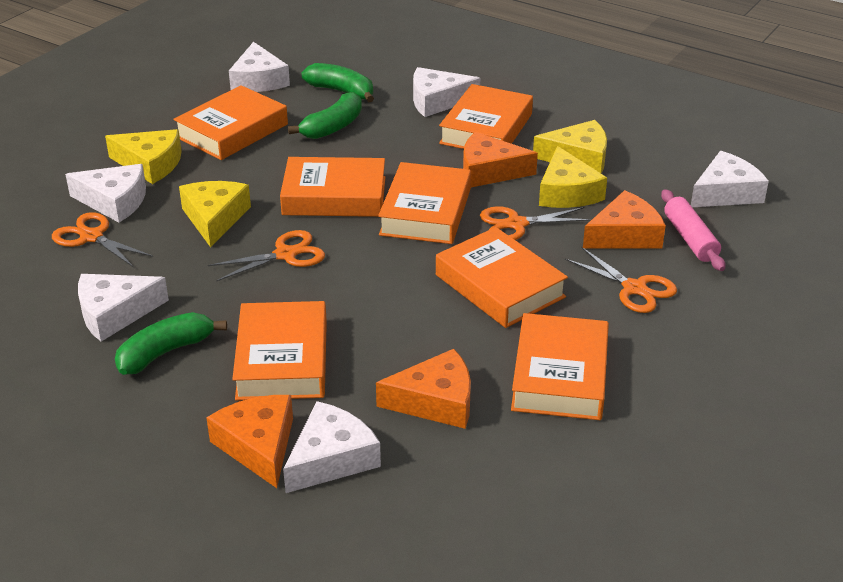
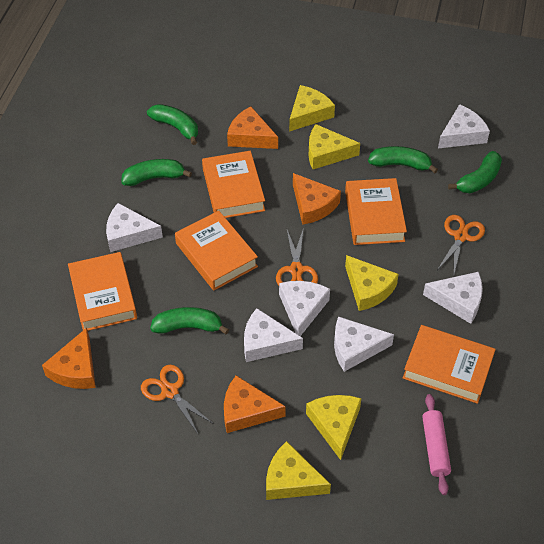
green banana: 3 -> 5
orange book: 7 -> 5
orange scissors: 4 -> 3
yellow cheese: 4 -> 5

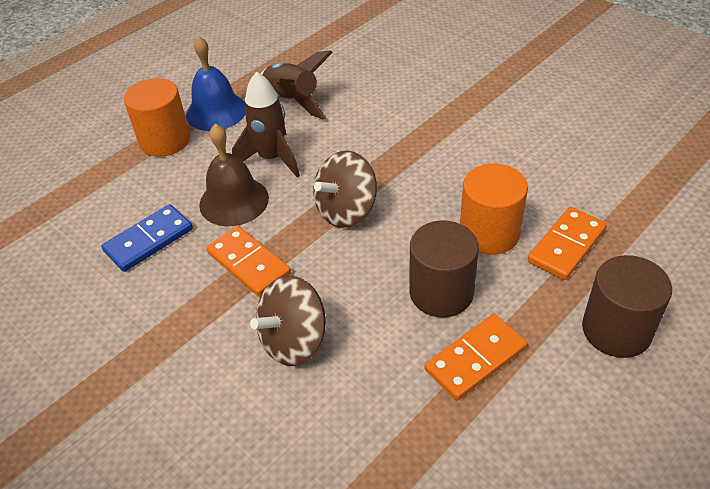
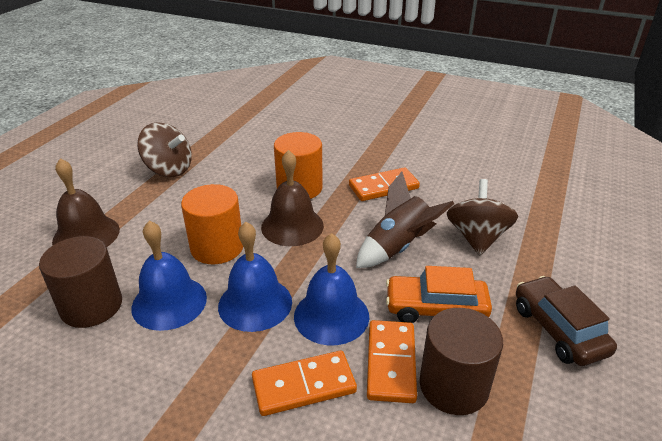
blue bell: 1 -> 3
blue domino: 1 -> 0
brown bell: 1 -> 2
brown car: 0 -> 1
brown rocket: 2 -> 1
orange car: 0 -> 1

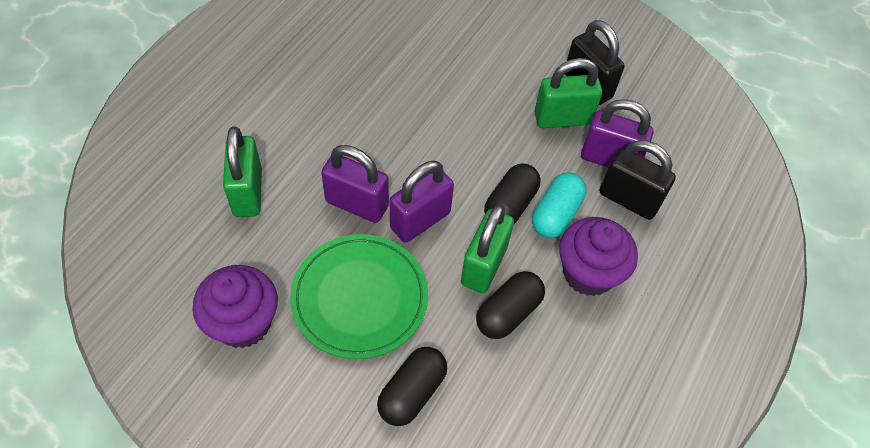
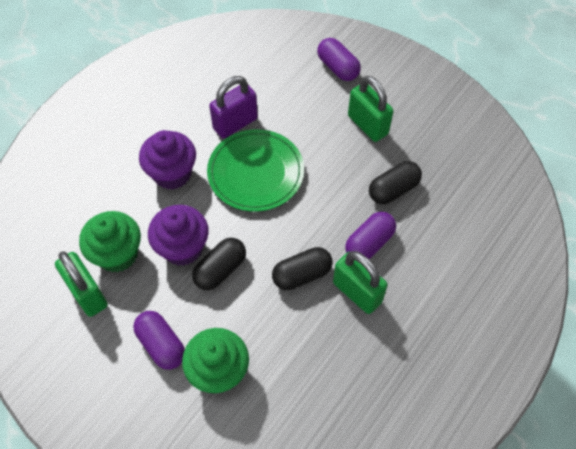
black padlock: 2 -> 0
green cupcake: 0 -> 2
purple capsule: 0 -> 3
purple padlock: 3 -> 1
turquoise capsule: 1 -> 0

· · · ·

■ Work order ■
Could you print all of the entries exactly, skipping the images?

■ Output for this task ■
green banana: 3 -> 5
orange book: 7 -> 5
orange scissors: 4 -> 3
yellow cheese: 4 -> 5

blue bell: 1 -> 3
blue domino: 1 -> 0
brown bell: 1 -> 2
brown car: 0 -> 1
brown rocket: 2 -> 1
orange car: 0 -> 1

black padlock: 2 -> 0
green cupcake: 0 -> 2
purple capsule: 0 -> 3
purple padlock: 3 -> 1
turquoise capsule: 1 -> 0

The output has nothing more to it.